> **Task item**
Retype the records word for word. Skip every image.

> **Data excerpts**
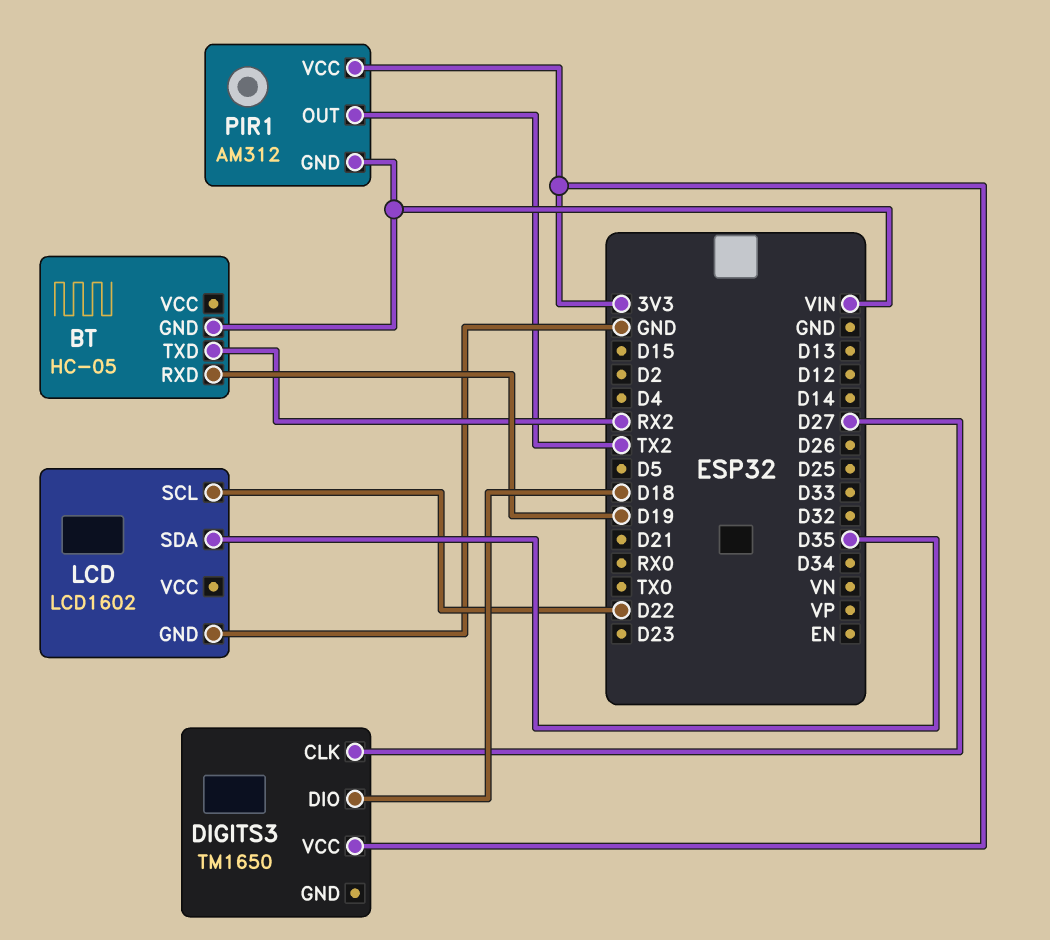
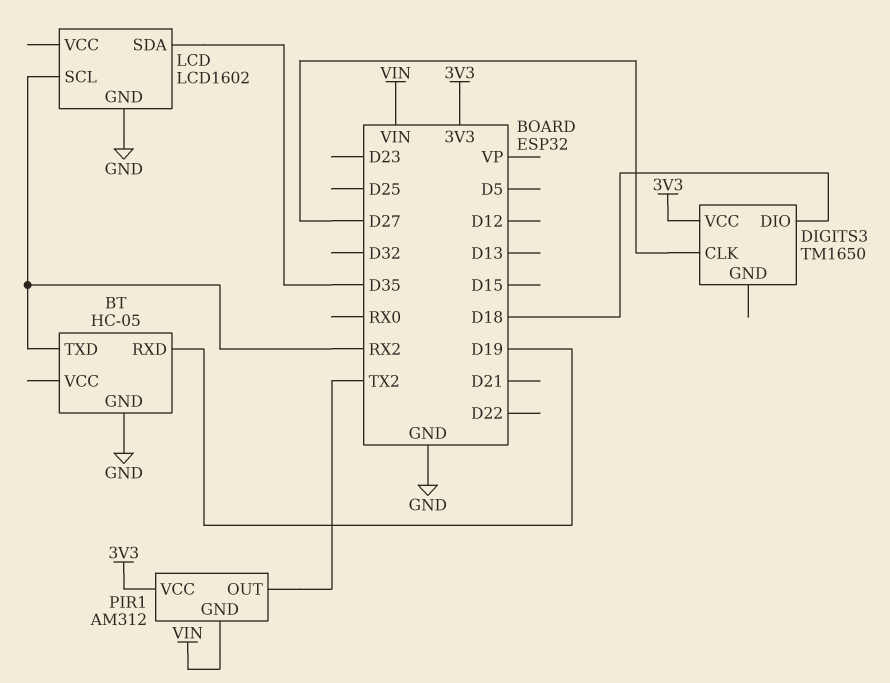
BT pin GND: VIN -> GND
LCD pin SCL: D22 -> RX2

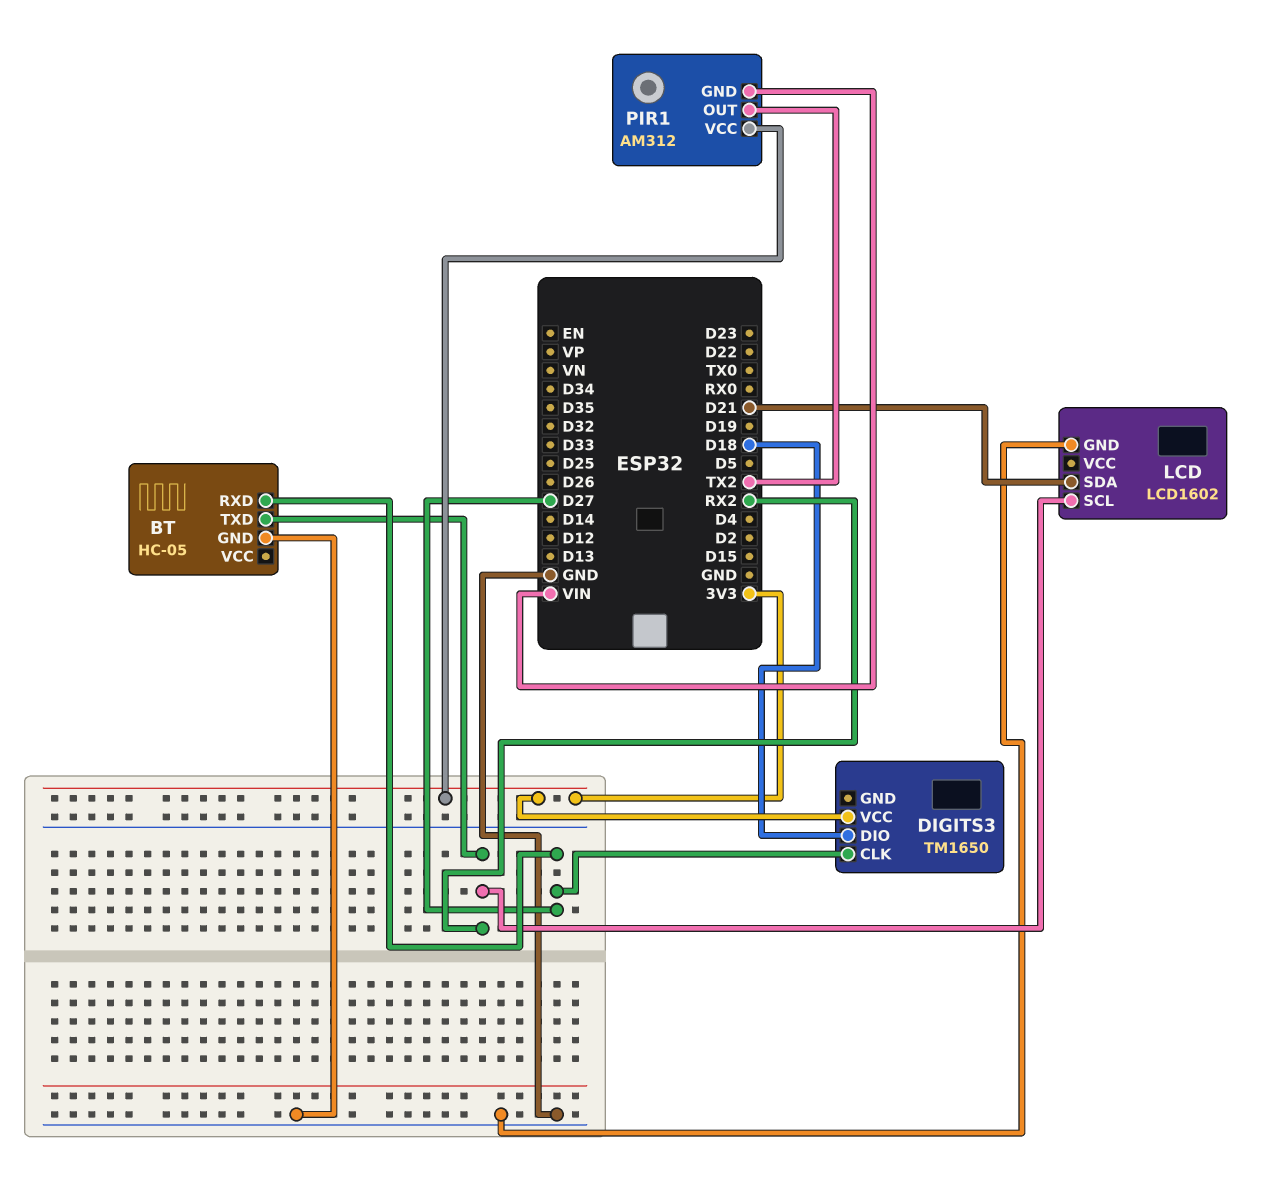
BT pin RXD: D19 -> D27
LCD pin SDA: D35 -> D21

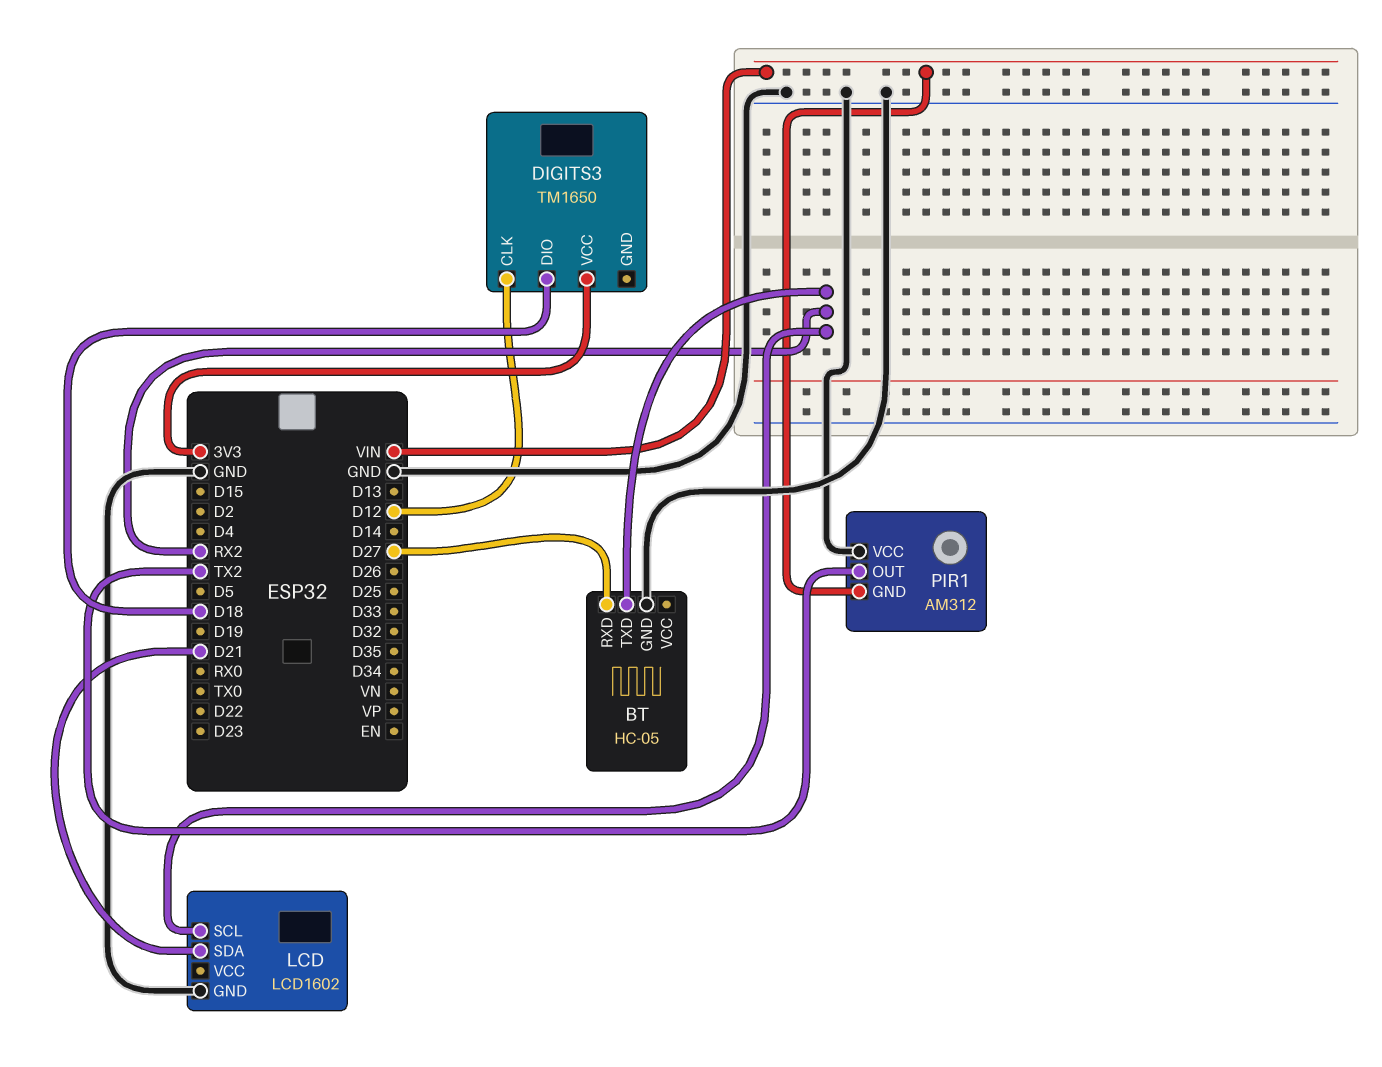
DIGITS3 pin CLK: D27 -> D12
PIR1 pin VCC: 3V3 -> GND

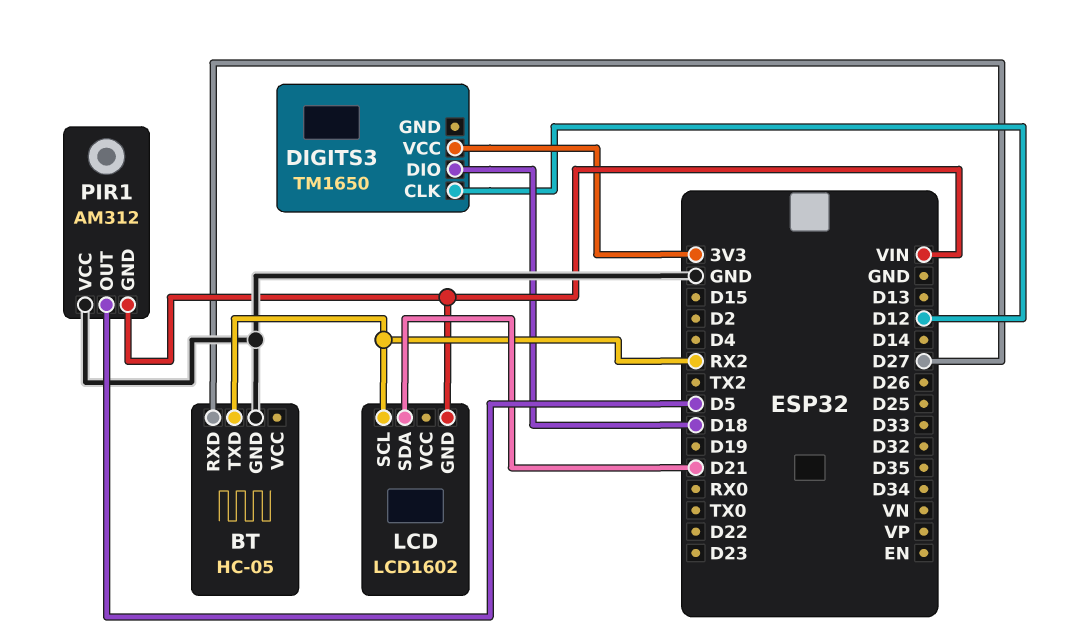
LCD pin GND: GND -> VIN
PIR1 pin OUT: TX2 -> D5

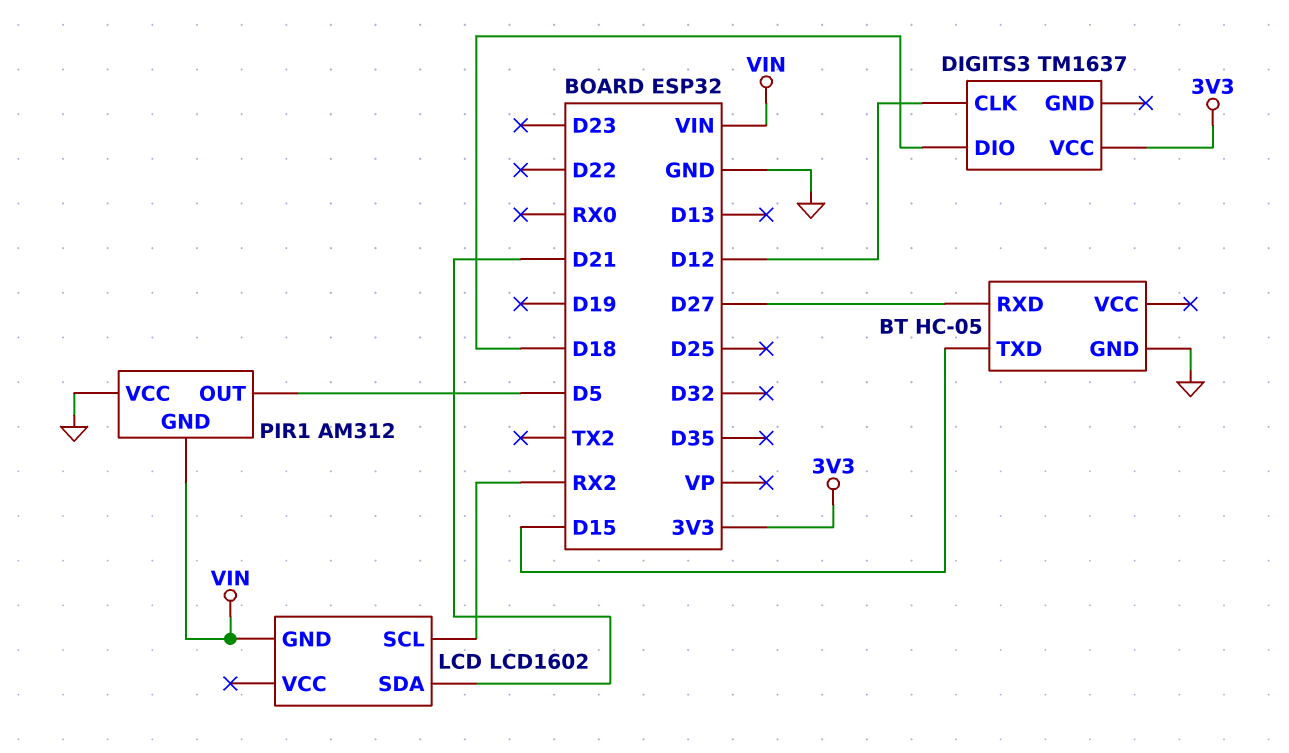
BT pin TXD: RX2 -> D15
DIGITS3: TM1650 -> TM1637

> **Solved problem**
BT pin GND: VIN -> GND
LCD pin SCL: D22 -> RX2

BT pin RXD: D19 -> D27
LCD pin SDA: D35 -> D21

DIGITS3 pin CLK: D27 -> D12
PIR1 pin VCC: 3V3 -> GND

LCD pin GND: GND -> VIN
PIR1 pin OUT: TX2 -> D5

BT pin TXD: RX2 -> D15
DIGITS3: TM1650 -> TM1637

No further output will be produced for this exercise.